■ PROBLEM TO SOLVE:
What is the number of lines in the data that contain "none"? Respond with nothing else.

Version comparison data
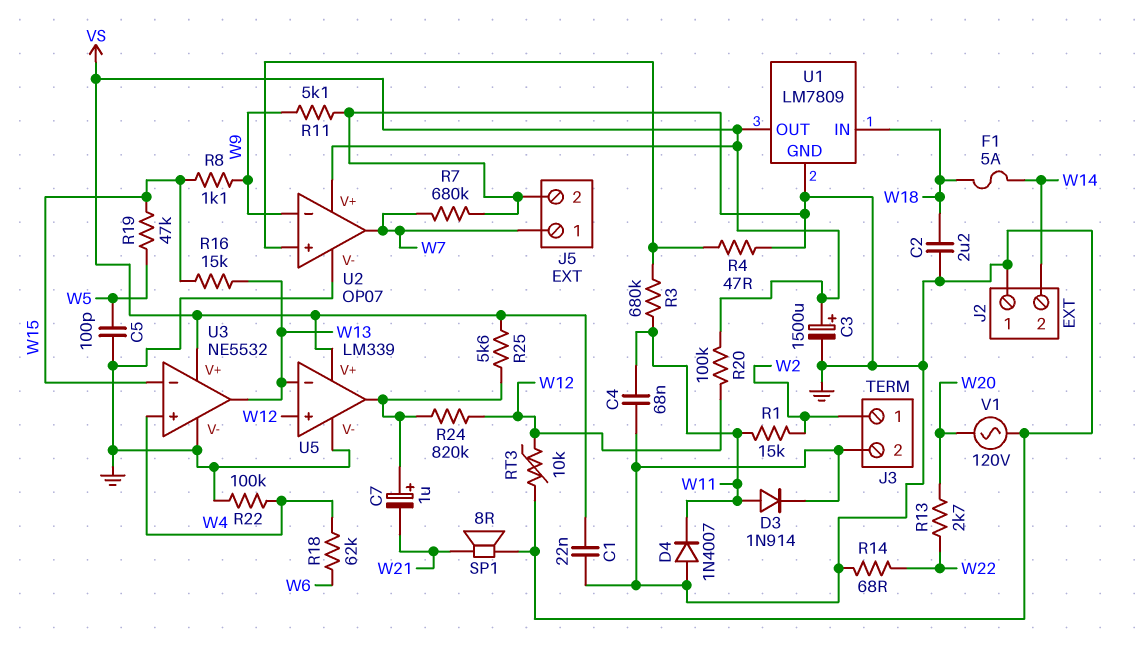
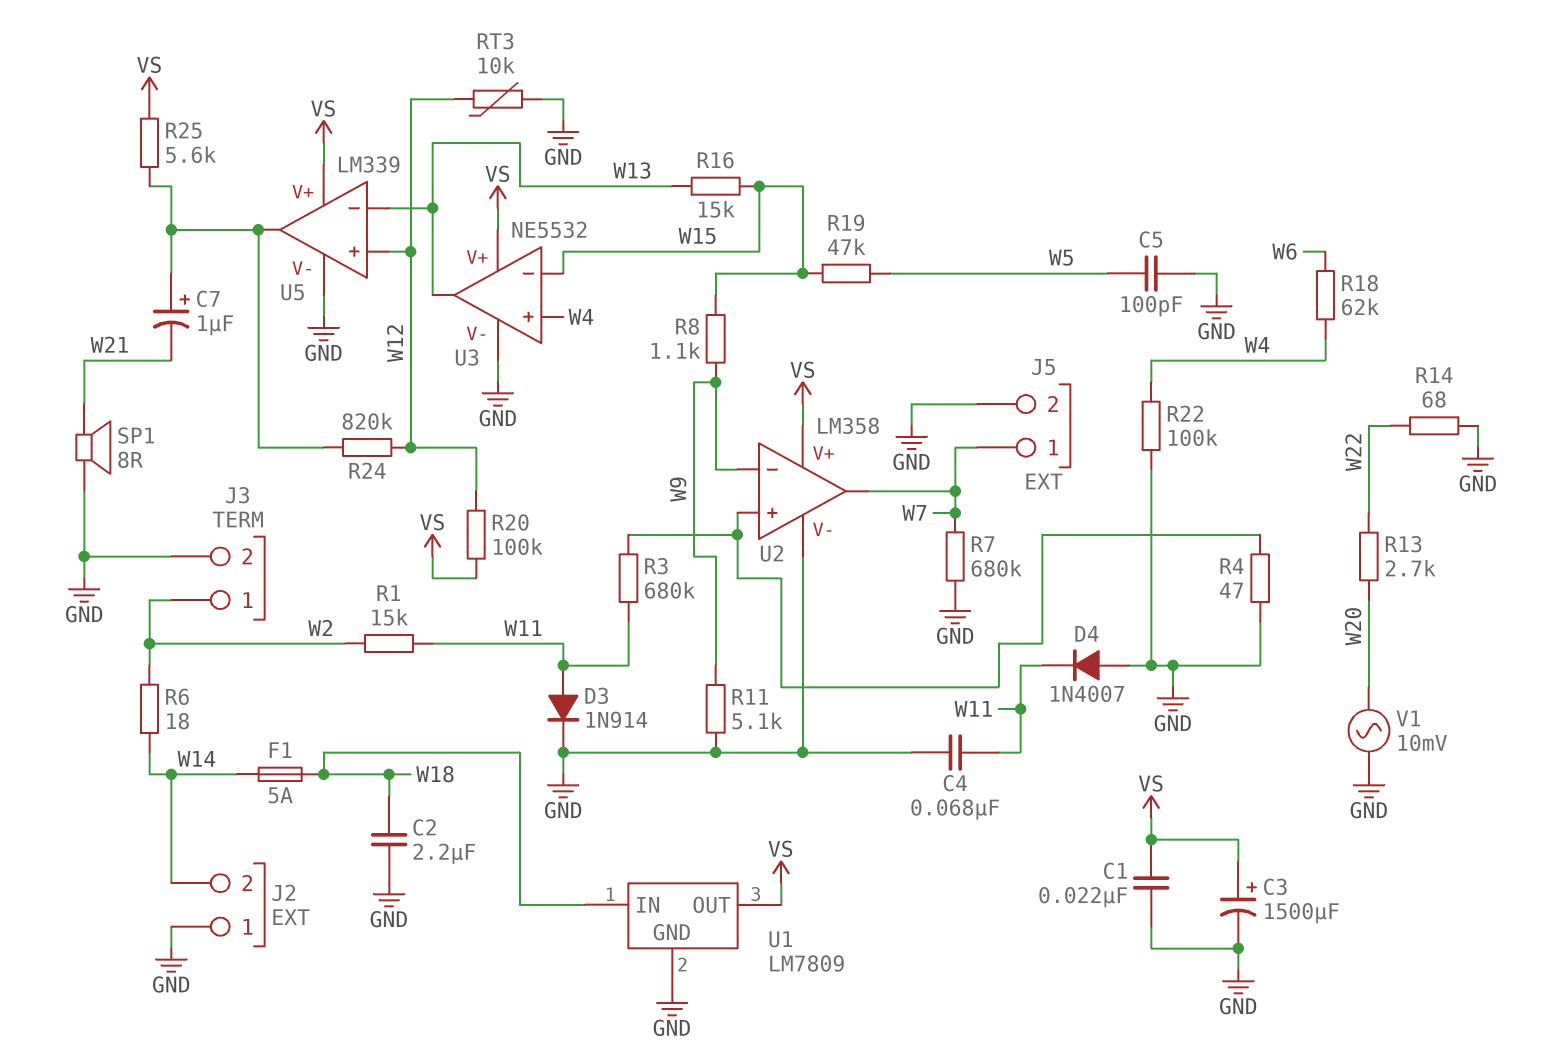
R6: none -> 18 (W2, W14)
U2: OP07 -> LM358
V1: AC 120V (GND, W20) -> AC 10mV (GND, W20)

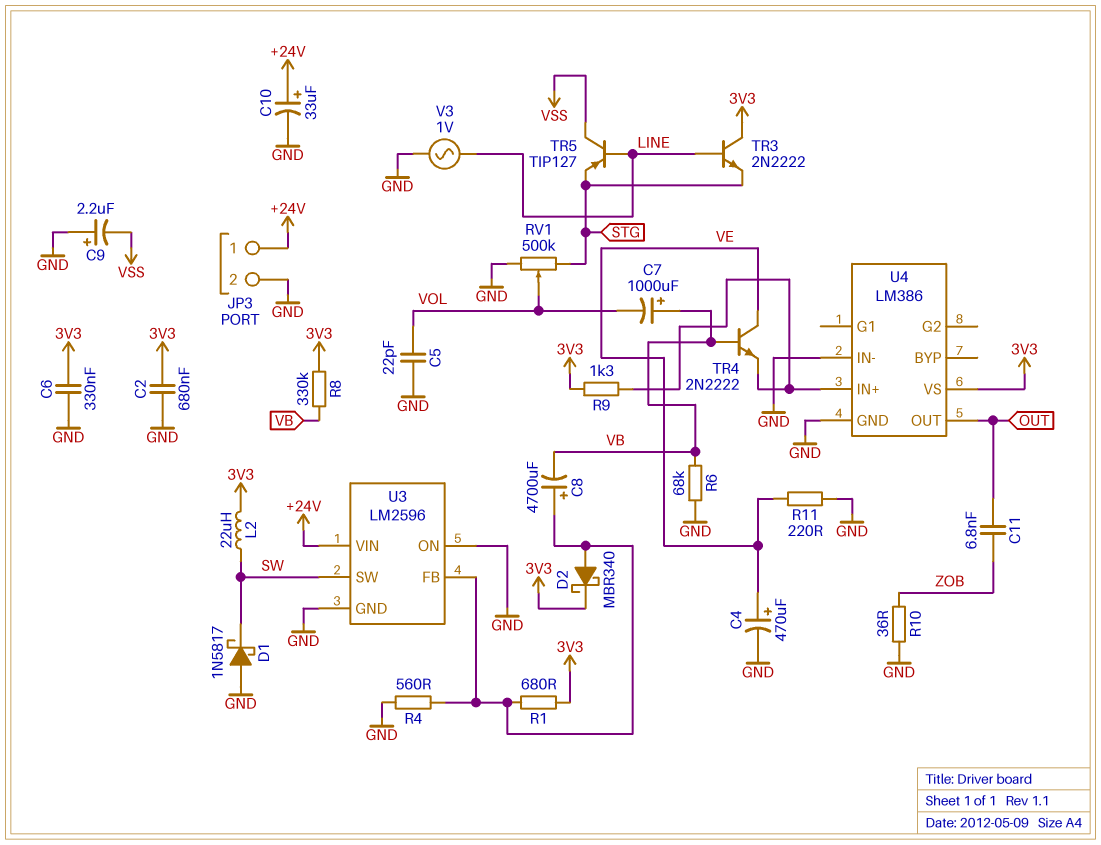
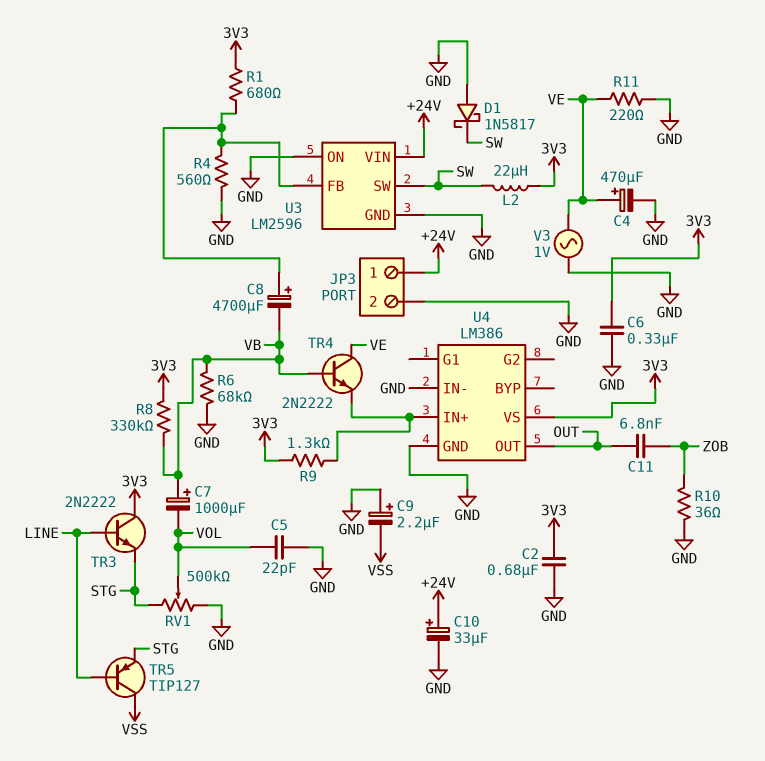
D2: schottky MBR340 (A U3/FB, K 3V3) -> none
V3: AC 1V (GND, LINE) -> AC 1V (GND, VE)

■ COMPLETED TASK:
2